Data entries:
===============

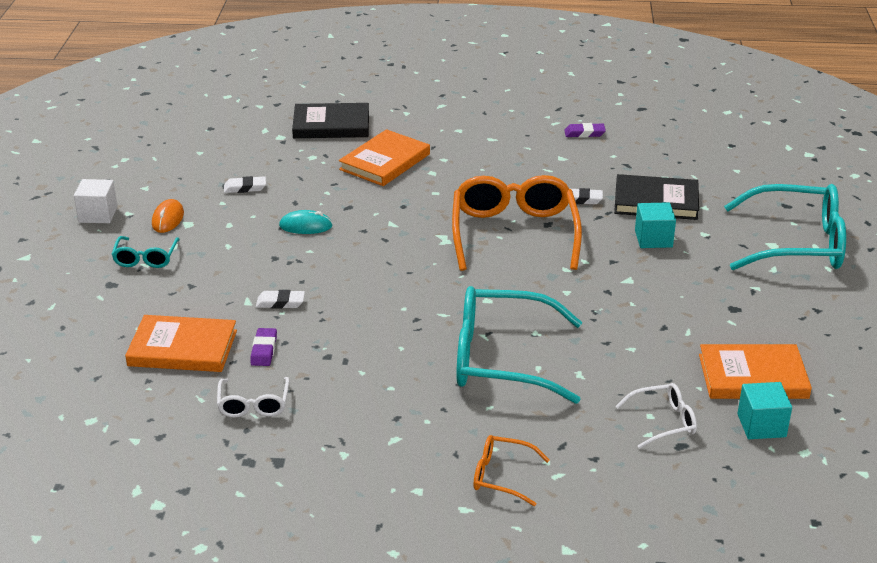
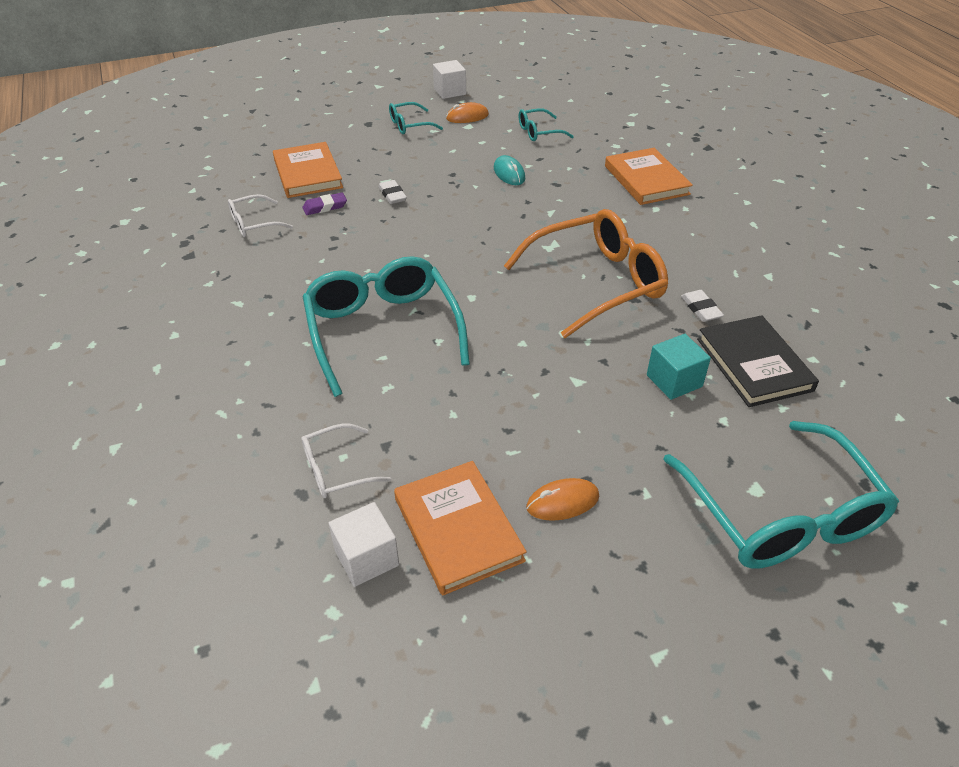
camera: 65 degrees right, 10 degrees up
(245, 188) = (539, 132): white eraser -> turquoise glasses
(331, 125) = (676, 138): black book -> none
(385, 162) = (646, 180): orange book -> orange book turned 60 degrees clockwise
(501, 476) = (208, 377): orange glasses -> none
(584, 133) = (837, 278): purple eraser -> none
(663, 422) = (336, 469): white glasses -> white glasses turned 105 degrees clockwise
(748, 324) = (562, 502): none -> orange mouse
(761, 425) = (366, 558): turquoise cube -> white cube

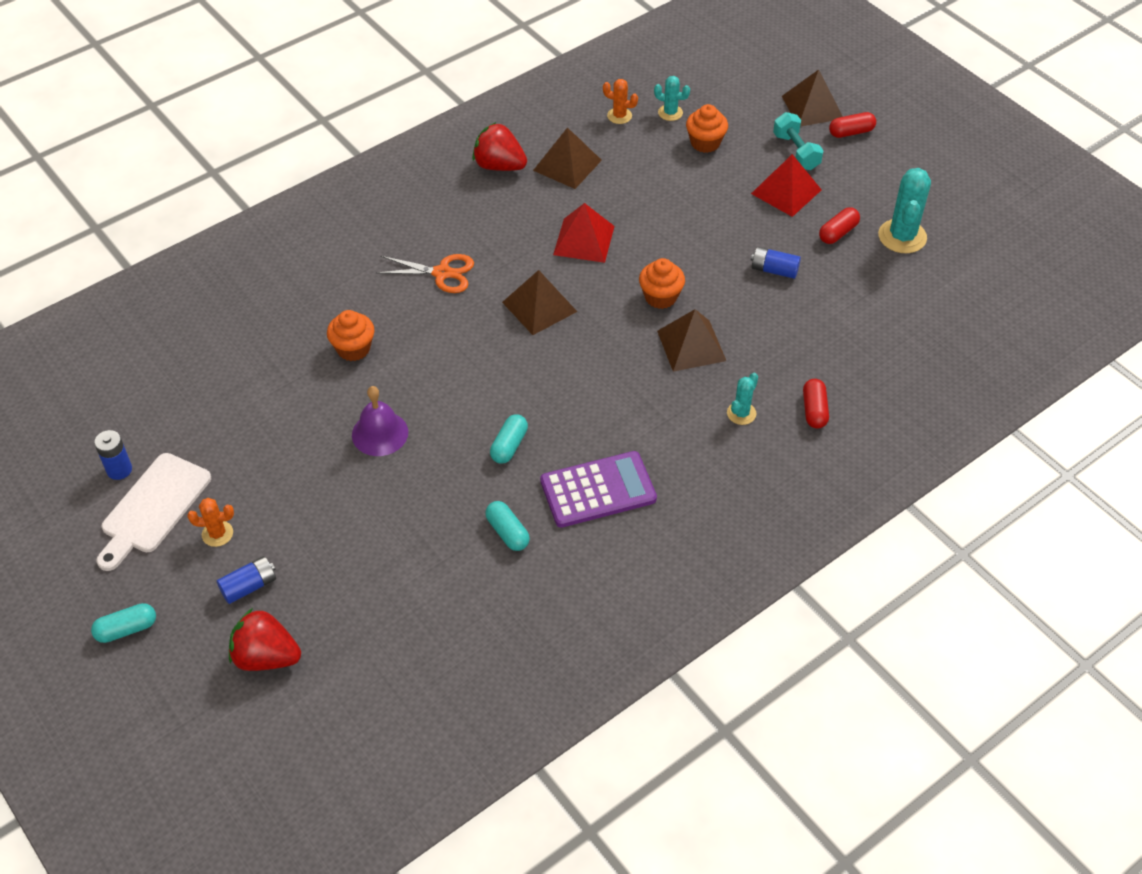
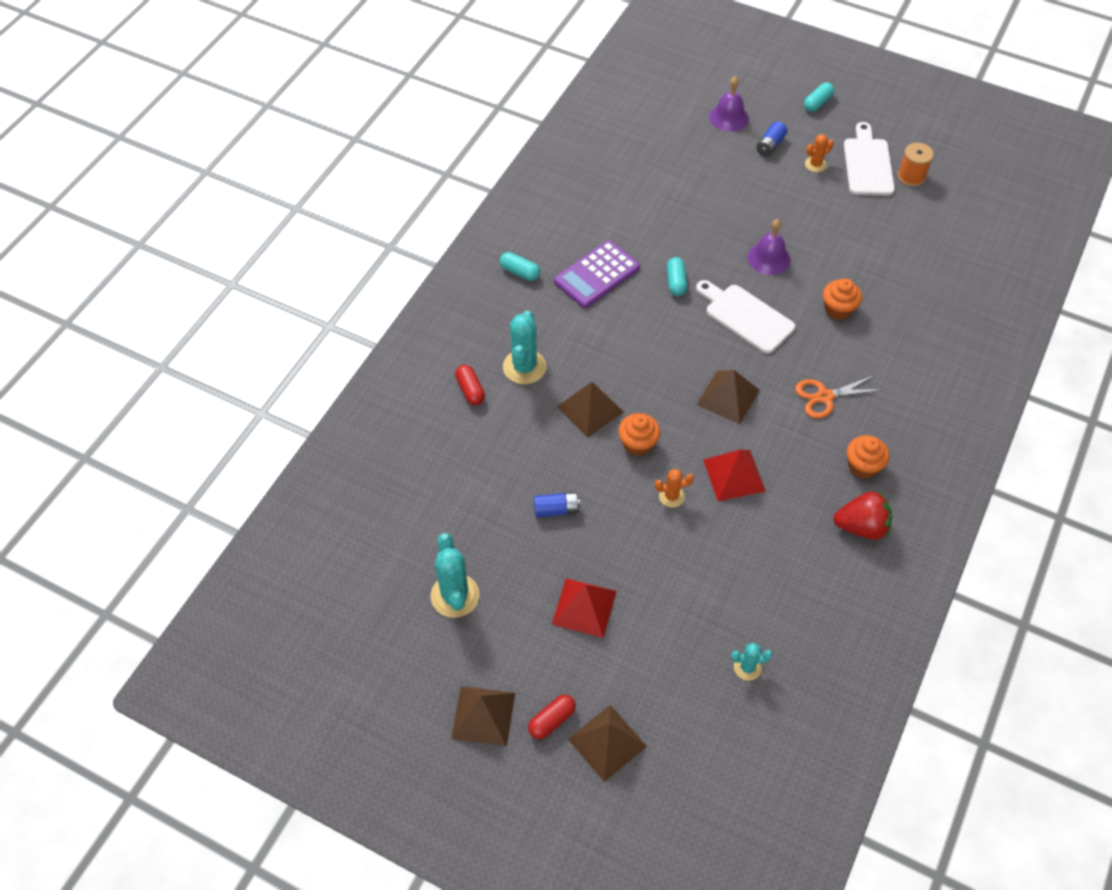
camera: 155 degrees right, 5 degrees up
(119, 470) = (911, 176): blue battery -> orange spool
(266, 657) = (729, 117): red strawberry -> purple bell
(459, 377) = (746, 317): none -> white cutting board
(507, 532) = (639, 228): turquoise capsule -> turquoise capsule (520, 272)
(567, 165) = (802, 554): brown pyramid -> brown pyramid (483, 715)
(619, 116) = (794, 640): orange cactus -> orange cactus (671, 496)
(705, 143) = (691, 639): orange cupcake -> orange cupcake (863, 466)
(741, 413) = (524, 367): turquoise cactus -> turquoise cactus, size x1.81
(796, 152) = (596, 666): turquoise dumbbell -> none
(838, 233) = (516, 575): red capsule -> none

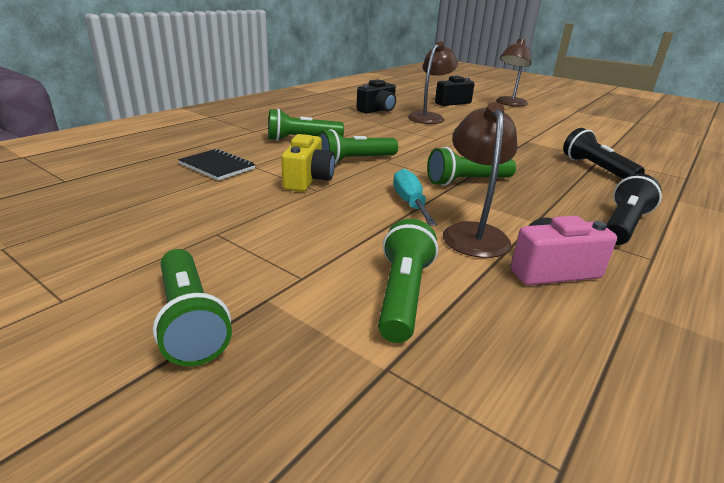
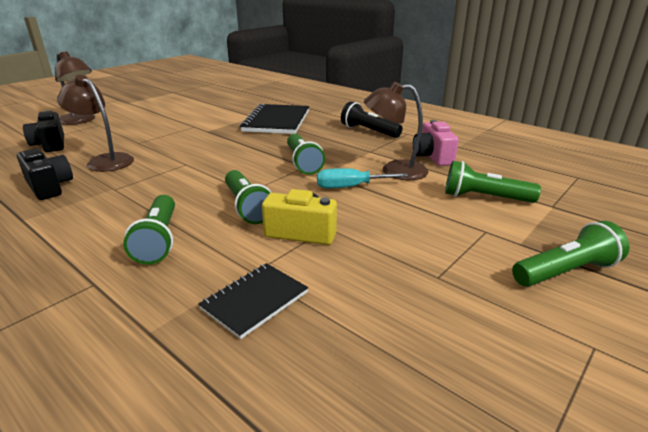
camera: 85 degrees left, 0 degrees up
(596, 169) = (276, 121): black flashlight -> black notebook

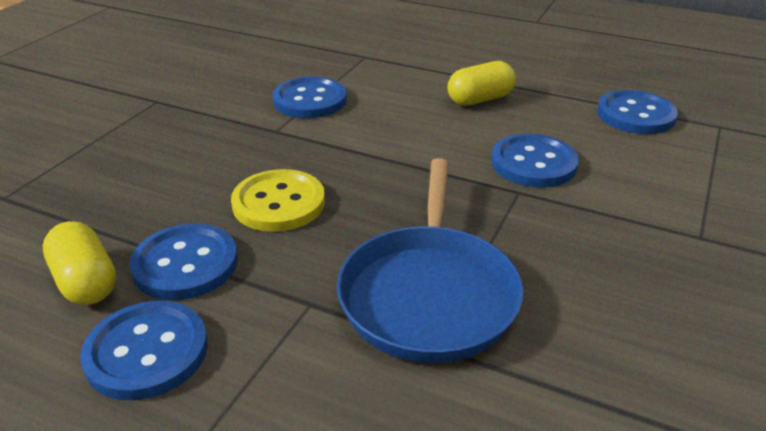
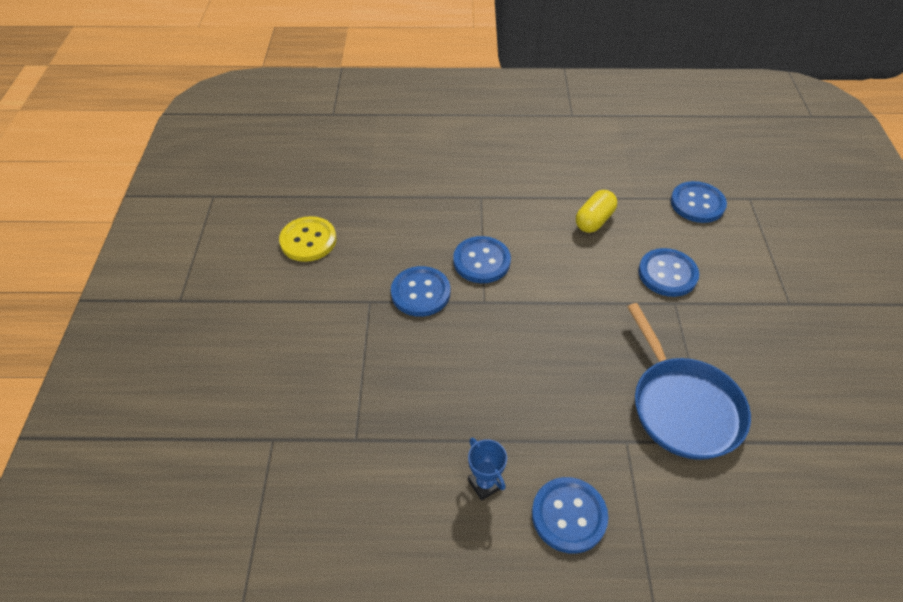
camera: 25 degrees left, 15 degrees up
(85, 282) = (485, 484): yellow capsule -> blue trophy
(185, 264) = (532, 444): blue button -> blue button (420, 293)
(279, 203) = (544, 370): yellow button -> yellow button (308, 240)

===============

● **THE PROBLEM**
Every line above should be printed again word for word, without its pictures.

● **TASK ANSWER**
camera: 65 degrees right, 10 degrees up
(245, 188) = (539, 132): white eraser -> turquoise glasses
(331, 125) = (676, 138): black book -> none
(385, 162) = (646, 180): orange book -> orange book turned 60 degrees clockwise
(501, 476) = (208, 377): orange glasses -> none
(584, 133) = (837, 278): purple eraser -> none
(663, 422) = (336, 469): white glasses -> white glasses turned 105 degrees clockwise
(748, 324) = (562, 502): none -> orange mouse
(761, 425) = (366, 558): turquoise cube -> white cube

camera: 155 degrees right, 5 degrees up
(119, 470) = (911, 176): blue battery -> orange spool
(266, 657) = (729, 117): red strawberry -> purple bell
(459, 377) = (746, 317): none -> white cutting board
(507, 532) = (639, 228): turquoise capsule -> turquoise capsule (520, 272)
(567, 165) = (802, 554): brown pyramid -> brown pyramid (483, 715)
(619, 116) = (794, 640): orange cactus -> orange cactus (671, 496)
(705, 143) = (691, 639): orange cupcake -> orange cupcake (863, 466)
(741, 413) = (524, 367): turquoise cactus -> turquoise cactus, size x1.81
(796, 152) = (596, 666): turquoise dumbbell -> none
(838, 233) = (516, 575): red capsule -> none

camera: 85 degrees left, 0 degrees up
(596, 169) = (276, 121): black flashlight -> black notebook

camera: 25 degrees left, 15 degrees up
(85, 282) = (485, 484): yellow capsule -> blue trophy
(185, 264) = (532, 444): blue button -> blue button (420, 293)
(279, 203) = (544, 370): yellow button -> yellow button (308, 240)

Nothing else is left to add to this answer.